**Work required:** With the exception of the pictures, write out the data below precisely.

Recorded data
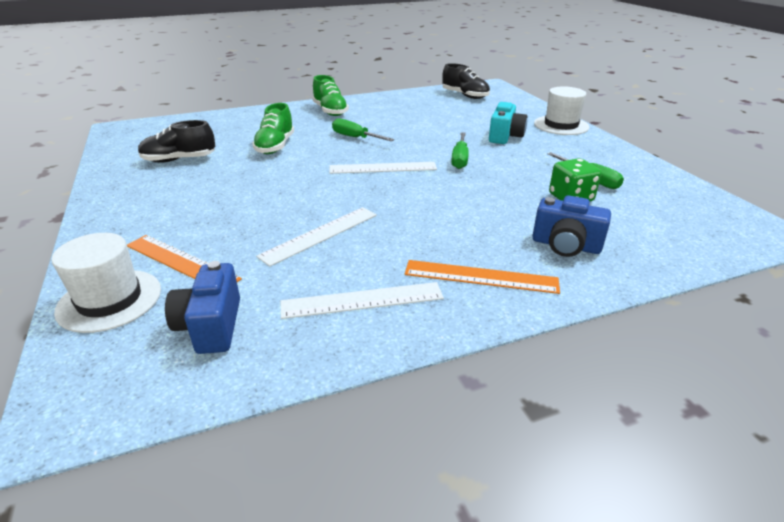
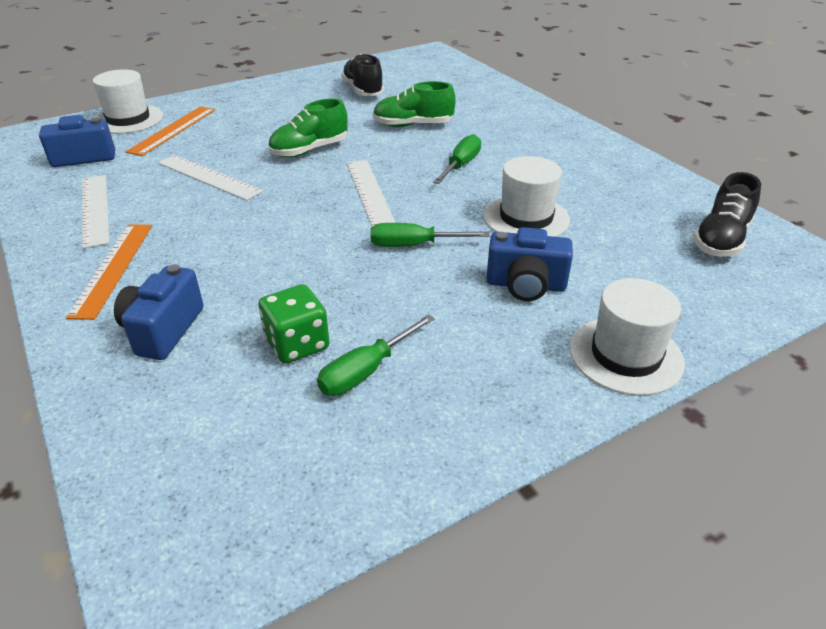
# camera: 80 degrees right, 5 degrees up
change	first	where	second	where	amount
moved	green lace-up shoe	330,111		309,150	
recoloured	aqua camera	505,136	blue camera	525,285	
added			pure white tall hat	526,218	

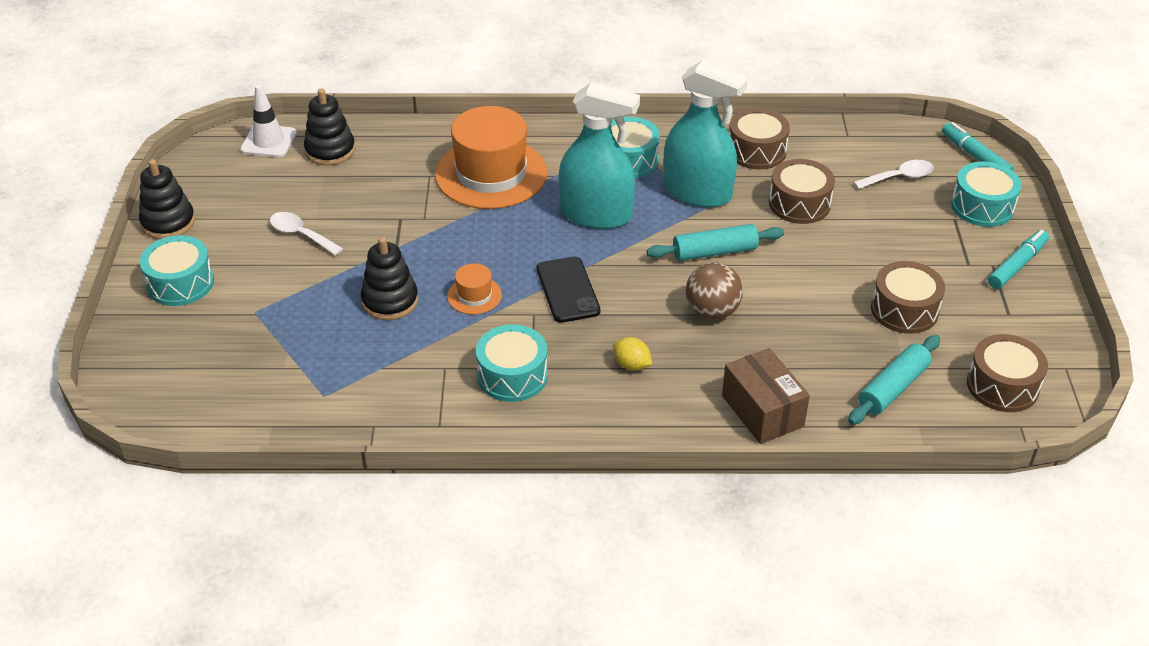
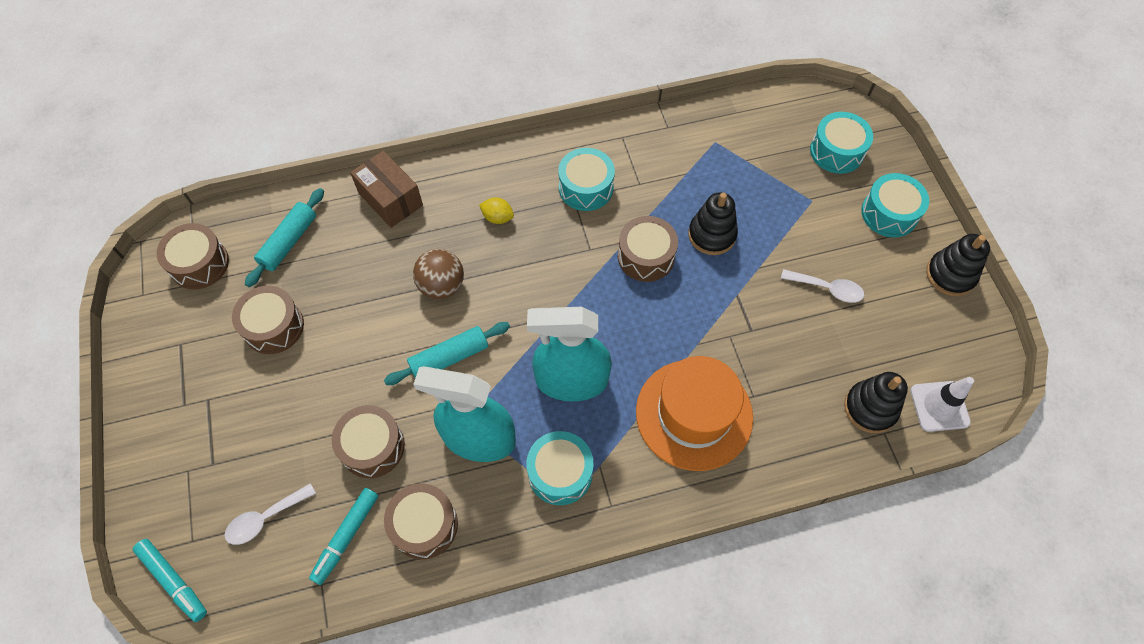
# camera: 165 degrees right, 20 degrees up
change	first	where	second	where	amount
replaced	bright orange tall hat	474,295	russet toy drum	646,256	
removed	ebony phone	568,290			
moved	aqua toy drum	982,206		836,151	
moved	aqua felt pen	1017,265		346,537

**Result:**
# camera: 80 degrees right, 5 degrees up
change	first	where	second	where	amount
moved	green lace-up shoe	330,111		309,150	
recoloured	aqua camera	505,136	blue camera	525,285	
added			pure white tall hat	526,218	

# camera: 165 degrees right, 20 degrees up
change	first	where	second	where	amount
replaced	bright orange tall hat	474,295	russet toy drum	646,256	
removed	ebony phone	568,290			
moved	aqua toy drum	982,206		836,151	
moved	aqua felt pen	1017,265		346,537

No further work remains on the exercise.